┌────────

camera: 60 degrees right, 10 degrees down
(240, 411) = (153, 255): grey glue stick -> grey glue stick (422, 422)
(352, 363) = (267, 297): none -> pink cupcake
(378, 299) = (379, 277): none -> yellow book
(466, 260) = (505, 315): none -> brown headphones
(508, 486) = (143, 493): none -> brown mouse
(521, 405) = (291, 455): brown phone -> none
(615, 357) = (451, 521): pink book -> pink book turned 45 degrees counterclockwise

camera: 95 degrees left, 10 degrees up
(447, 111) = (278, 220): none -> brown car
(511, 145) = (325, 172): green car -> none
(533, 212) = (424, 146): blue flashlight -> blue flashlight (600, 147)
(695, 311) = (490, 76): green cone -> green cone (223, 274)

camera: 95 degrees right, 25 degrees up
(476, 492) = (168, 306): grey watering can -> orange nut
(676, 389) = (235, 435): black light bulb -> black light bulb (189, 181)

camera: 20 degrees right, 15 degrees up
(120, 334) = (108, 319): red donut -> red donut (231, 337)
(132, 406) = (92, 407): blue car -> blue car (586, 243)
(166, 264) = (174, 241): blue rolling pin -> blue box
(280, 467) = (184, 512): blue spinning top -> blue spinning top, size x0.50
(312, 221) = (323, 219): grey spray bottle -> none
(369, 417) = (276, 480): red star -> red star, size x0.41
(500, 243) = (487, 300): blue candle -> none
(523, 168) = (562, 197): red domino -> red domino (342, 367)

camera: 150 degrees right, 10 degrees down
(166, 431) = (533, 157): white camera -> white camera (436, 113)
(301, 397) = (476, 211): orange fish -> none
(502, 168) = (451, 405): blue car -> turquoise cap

└────────

Each entry must be reproduced verbatim.

_Output for this task:_
camera: 60 degrees right, 10 degrees down
(240, 411) = (153, 255): grey glue stick -> grey glue stick (422, 422)
(352, 363) = (267, 297): none -> pink cupcake
(378, 299) = (379, 277): none -> yellow book
(466, 260) = (505, 315): none -> brown headphones
(508, 486) = (143, 493): none -> brown mouse
(521, 405) = (291, 455): brown phone -> none
(615, 357) = (451, 521): pink book -> pink book turned 45 degrees counterclockwise

camera: 95 degrees left, 10 degrees up
(447, 111) = (278, 220): none -> brown car
(511, 145) = (325, 172): green car -> none
(533, 212) = (424, 146): blue flashlight -> blue flashlight (600, 147)
(695, 311) = (490, 76): green cone -> green cone (223, 274)

camera: 95 degrees right, 25 degrees up
(476, 492) = (168, 306): grey watering can -> orange nut
(676, 389) = (235, 435): black light bulb -> black light bulb (189, 181)

camera: 20 degrees right, 15 degrees up
(120, 334) = (108, 319): red donut -> red donut (231, 337)
(132, 406) = (92, 407): blue car -> blue car (586, 243)
(166, 264) = (174, 241): blue rolling pin -> blue box
(280, 467) = (184, 512): blue spinning top -> blue spinning top, size x0.50
(312, 221) = (323, 219): grey spray bottle -> none
(369, 417) = (276, 480): red star -> red star, size x0.41
(500, 243) = (487, 300): blue candle -> none
(523, 168) = (562, 197): red domino -> red domino (342, 367)

camera: 150 degrees right, 10 degrees down
(166, 431) = (533, 157): white camera -> white camera (436, 113)
(301, 397) = (476, 211): orange fish -> none
(502, 168) = (451, 405): blue car -> turquoise cap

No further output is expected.